- EXTRACTED RECORDS:
──────────

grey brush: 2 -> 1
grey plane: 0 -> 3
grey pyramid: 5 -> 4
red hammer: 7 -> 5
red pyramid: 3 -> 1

──────────

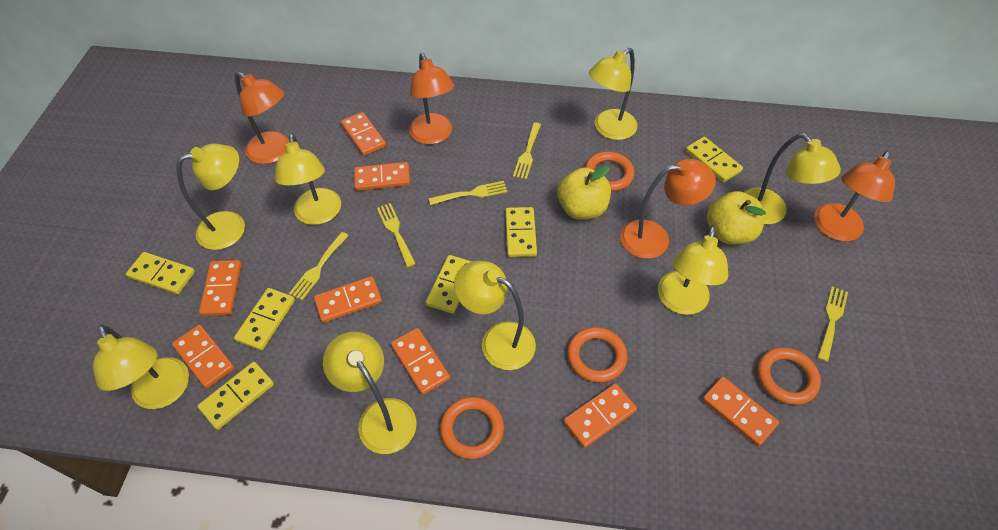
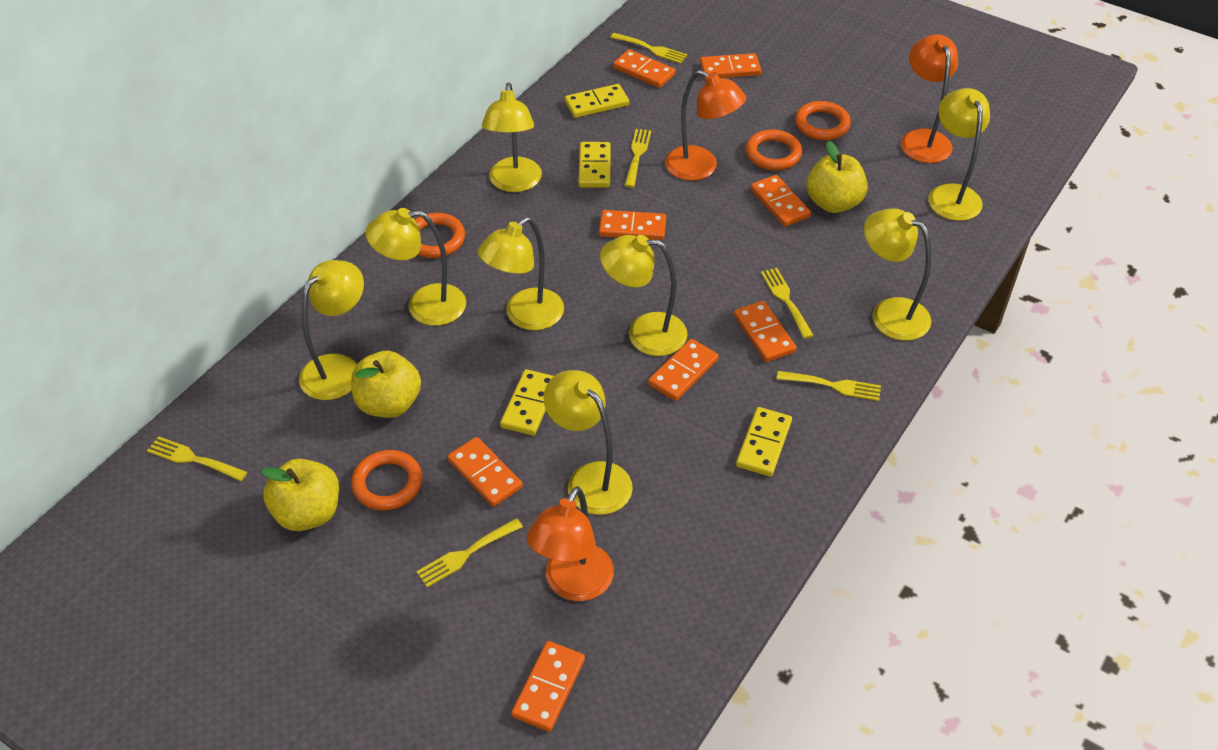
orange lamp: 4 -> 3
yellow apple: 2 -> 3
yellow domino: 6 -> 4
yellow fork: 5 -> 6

──────────

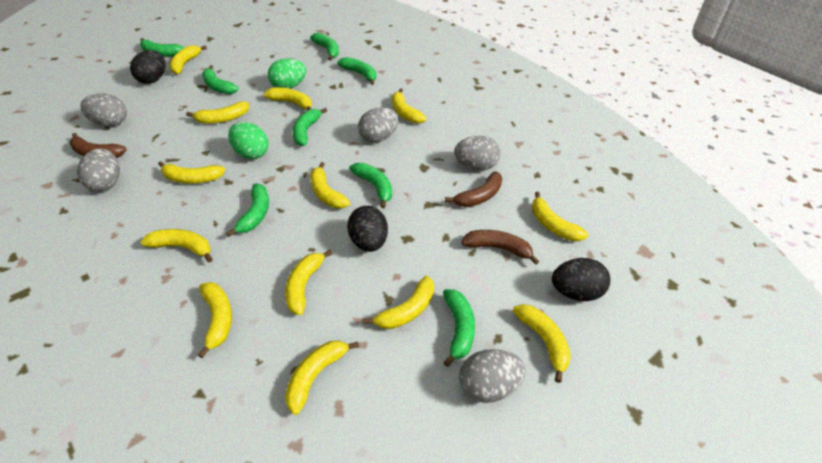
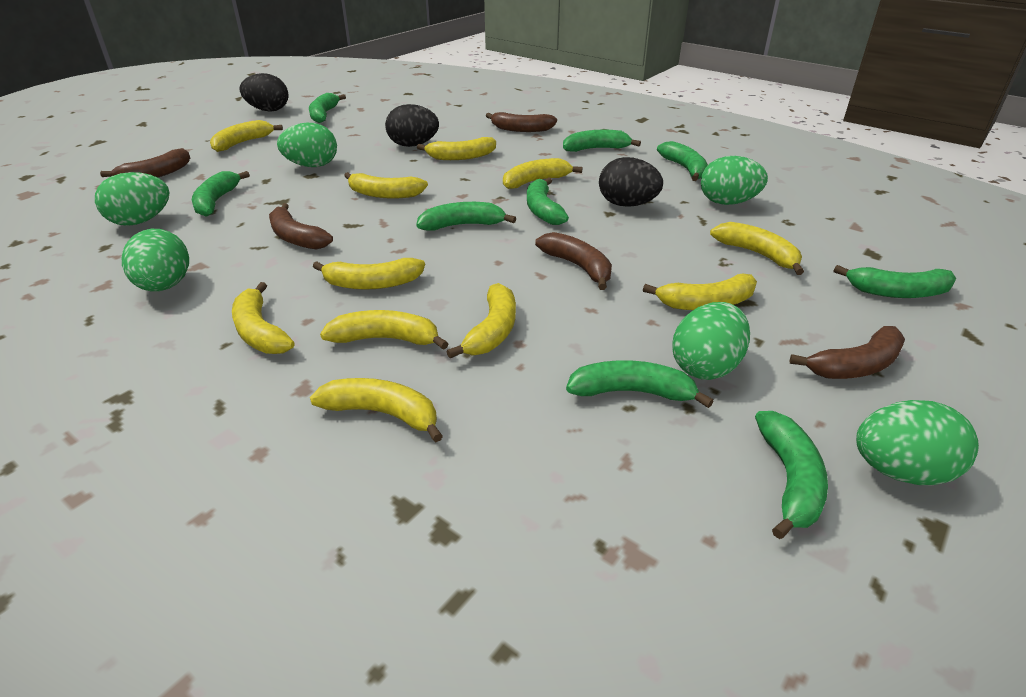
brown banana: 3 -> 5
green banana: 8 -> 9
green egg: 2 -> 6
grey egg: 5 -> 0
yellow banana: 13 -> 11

──────────

- WORK INSTRUCTIONS:
Output exactly one stretch of the listing: from the line containing "grey brush: 2 -> 1" through the line containing "red pyramid: 3 -> 1", both end lines included.

- RESPONSE:
grey brush: 2 -> 1
grey plane: 0 -> 3
grey pyramid: 5 -> 4
red hammer: 7 -> 5
red pyramid: 3 -> 1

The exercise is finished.